### TO DO
Scan the data, and whenever a line contains "turquoise", copy it.

Stored items from a collection:
+++
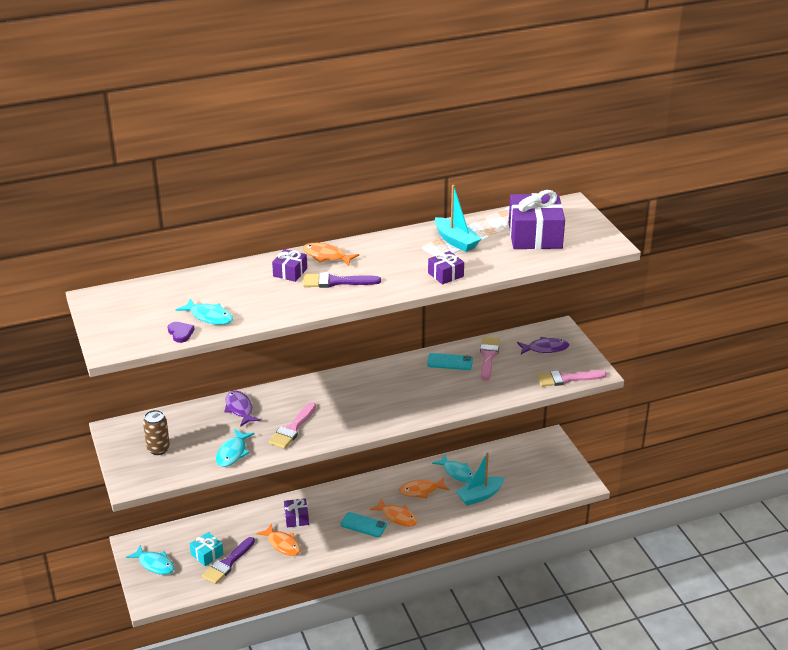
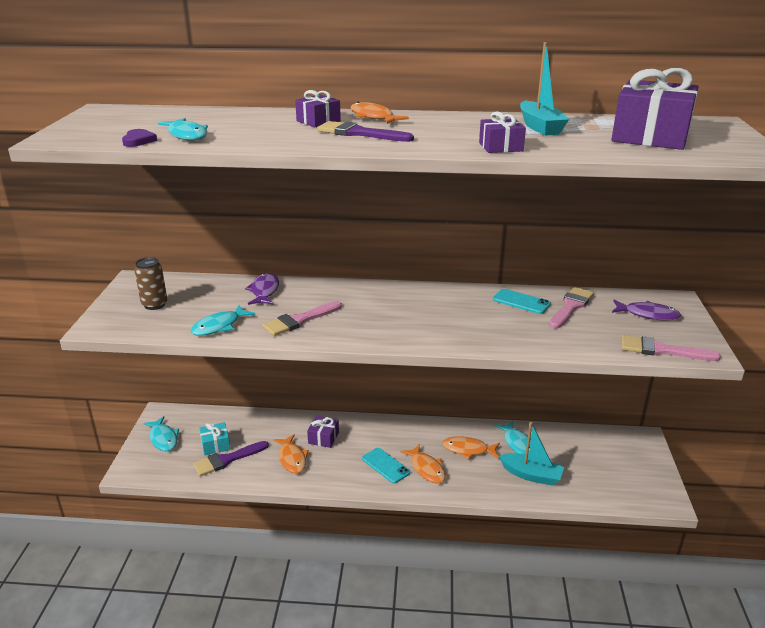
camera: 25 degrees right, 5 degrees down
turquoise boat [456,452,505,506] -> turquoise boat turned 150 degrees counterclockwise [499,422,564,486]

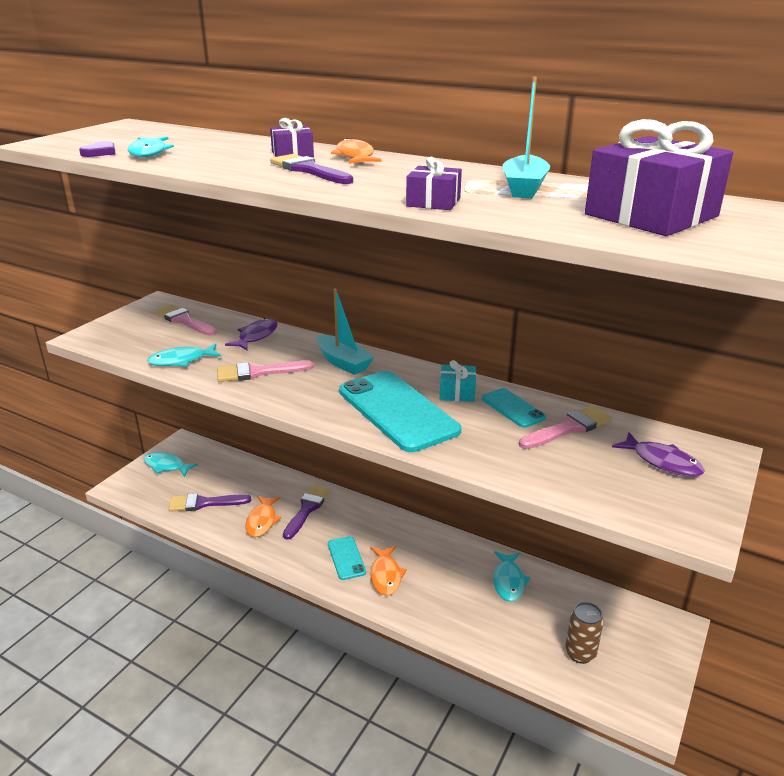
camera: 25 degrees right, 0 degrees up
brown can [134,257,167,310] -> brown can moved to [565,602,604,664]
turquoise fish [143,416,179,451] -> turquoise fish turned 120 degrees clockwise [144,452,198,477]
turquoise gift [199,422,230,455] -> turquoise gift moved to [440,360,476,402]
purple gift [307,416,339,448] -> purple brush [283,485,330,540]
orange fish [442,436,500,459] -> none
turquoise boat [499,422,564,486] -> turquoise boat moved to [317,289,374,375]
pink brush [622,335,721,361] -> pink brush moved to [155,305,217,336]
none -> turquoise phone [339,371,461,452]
+++
### TASK SOLUTION
turquoise boat [456,452,505,506] -> turquoise boat turned 150 degrees counterclockwise [499,422,564,486]
turquoise fish [143,416,179,451] -> turquoise fish turned 120 degrees clockwise [144,452,198,477]
turquoise gift [199,422,230,455] -> turquoise gift moved to [440,360,476,402]
turquoise boat [499,422,564,486] -> turquoise boat moved to [317,289,374,375]
none -> turquoise phone [339,371,461,452]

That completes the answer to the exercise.